Quote exactly, and only, the lines of the material below from the line with "The camera went 65" through the line with "Someone put down the bowl/red".

[Raw data Boundary: Start]

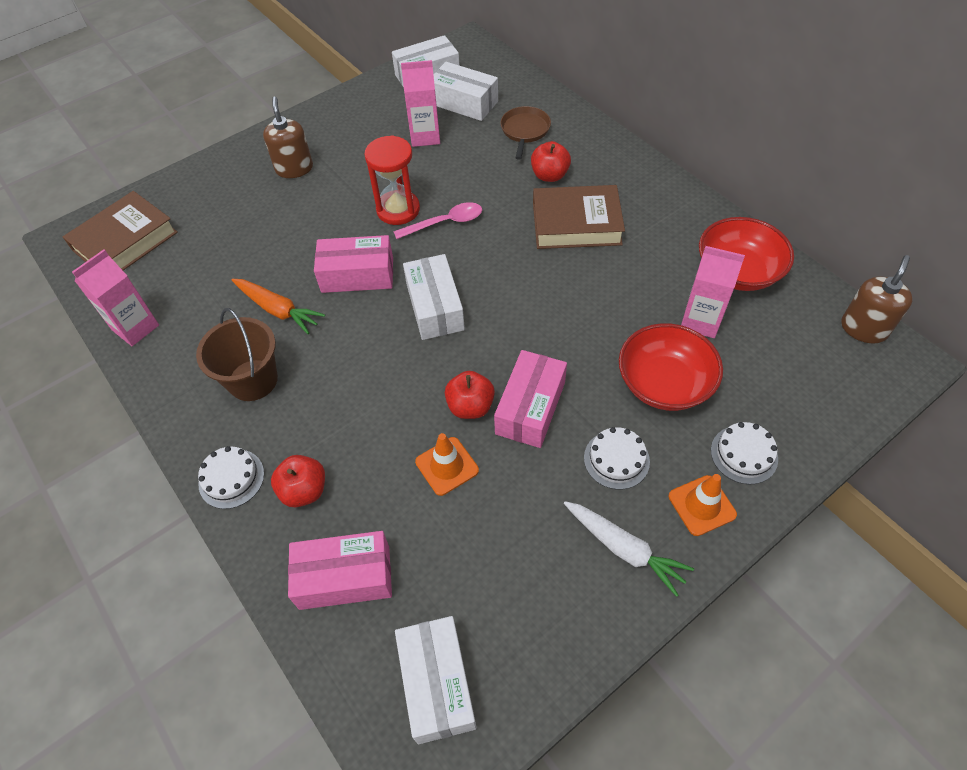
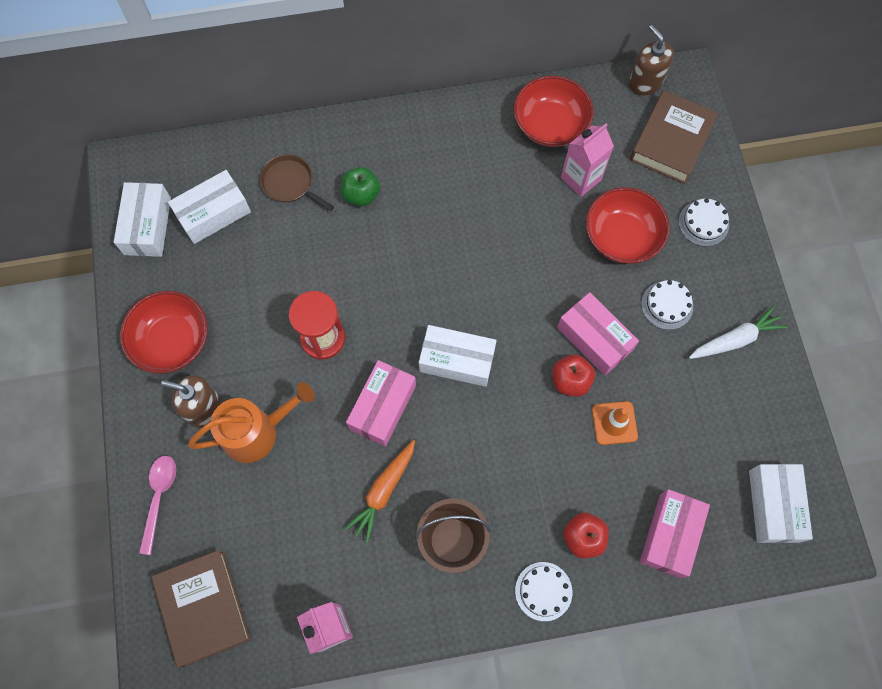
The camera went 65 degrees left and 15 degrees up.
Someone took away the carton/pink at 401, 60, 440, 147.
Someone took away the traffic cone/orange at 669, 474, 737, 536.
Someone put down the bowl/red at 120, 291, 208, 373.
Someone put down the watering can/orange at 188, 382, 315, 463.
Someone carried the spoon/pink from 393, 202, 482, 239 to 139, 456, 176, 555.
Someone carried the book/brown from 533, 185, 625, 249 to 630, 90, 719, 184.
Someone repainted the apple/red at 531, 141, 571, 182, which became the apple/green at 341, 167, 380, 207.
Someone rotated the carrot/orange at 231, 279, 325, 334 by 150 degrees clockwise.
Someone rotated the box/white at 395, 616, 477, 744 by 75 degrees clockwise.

[Raw data Boundary: End]
[Raw data Boundary: Start]

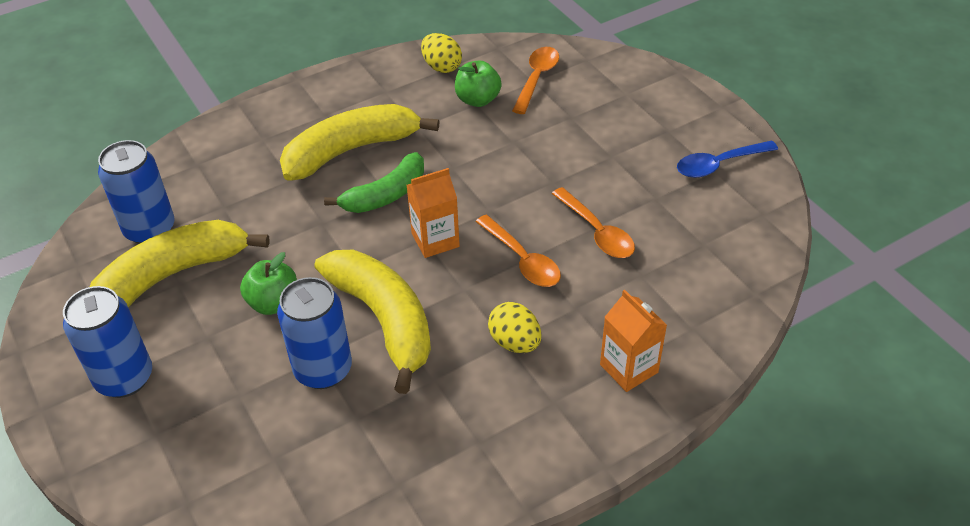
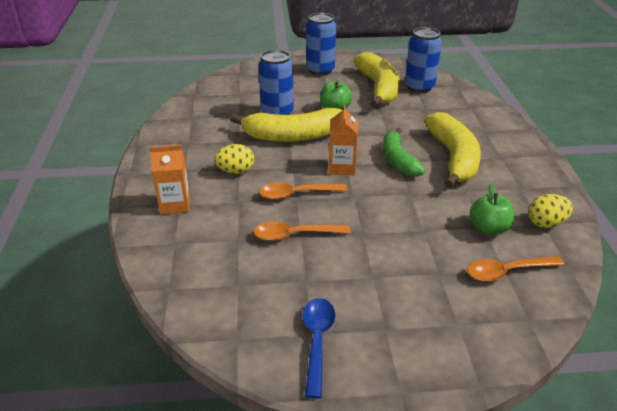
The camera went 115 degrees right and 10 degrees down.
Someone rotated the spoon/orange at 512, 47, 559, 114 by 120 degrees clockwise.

[Raw data Boundary: End]

**Problem solution:**
The camera went 65 degrees left and 15 degrees up.
Someone took away the carton/pink at 401, 60, 440, 147.
Someone took away the traffic cone/orange at 669, 474, 737, 536.
Someone put down the bowl/red at 120, 291, 208, 373.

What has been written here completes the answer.